[Opening GIVEN RECORDS section]

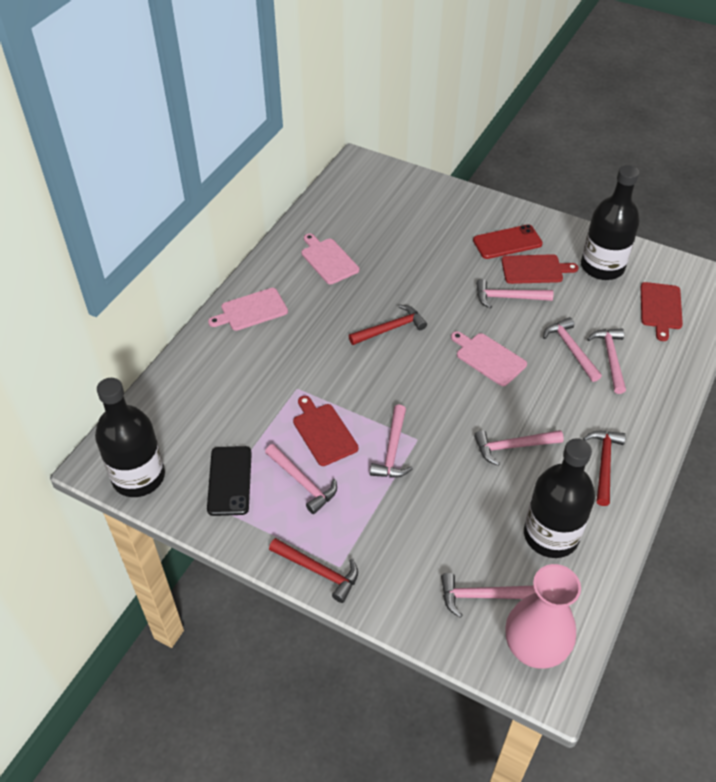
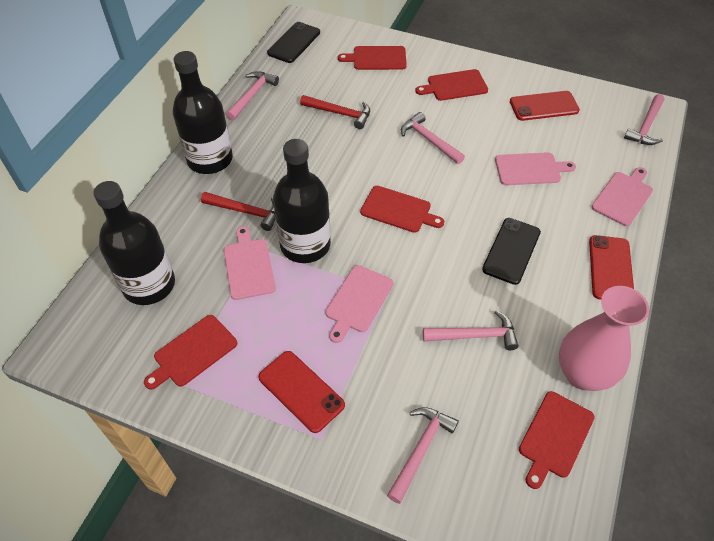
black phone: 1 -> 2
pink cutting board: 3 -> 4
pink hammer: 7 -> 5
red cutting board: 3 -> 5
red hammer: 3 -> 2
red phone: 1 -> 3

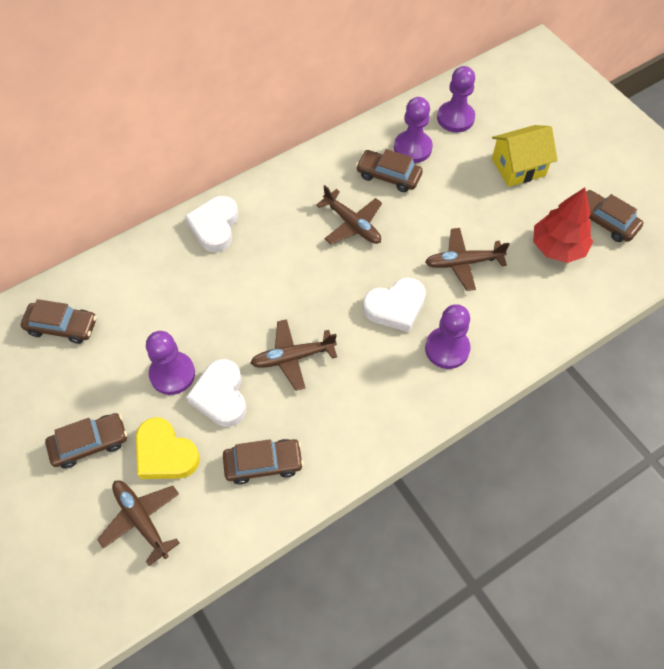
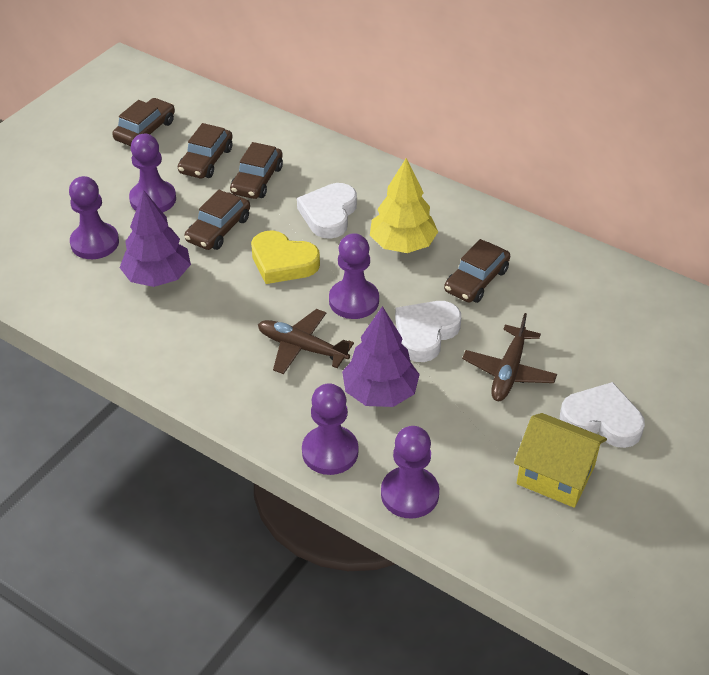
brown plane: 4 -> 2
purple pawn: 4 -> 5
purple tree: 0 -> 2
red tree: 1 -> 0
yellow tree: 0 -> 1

[Closing GIVEN RECORDS section]
[Opening GIVEN RECORDS section]

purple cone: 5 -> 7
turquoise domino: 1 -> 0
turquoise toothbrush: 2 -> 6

[Closing GIVEN RECORDS section]

WORK INSTRUCTIONS:
Output only the lines above from the one containing "black phone: 1 -> 2" to the one containing "yellow tree: 0 -> 1", both included, exactly as written and with no pictures.

WRITTEN REPLY:
black phone: 1 -> 2
pink cutting board: 3 -> 4
pink hammer: 7 -> 5
red cutting board: 3 -> 5
red hammer: 3 -> 2
red phone: 1 -> 3

brown plane: 4 -> 2
purple pawn: 4 -> 5
purple tree: 0 -> 2
red tree: 1 -> 0
yellow tree: 0 -> 1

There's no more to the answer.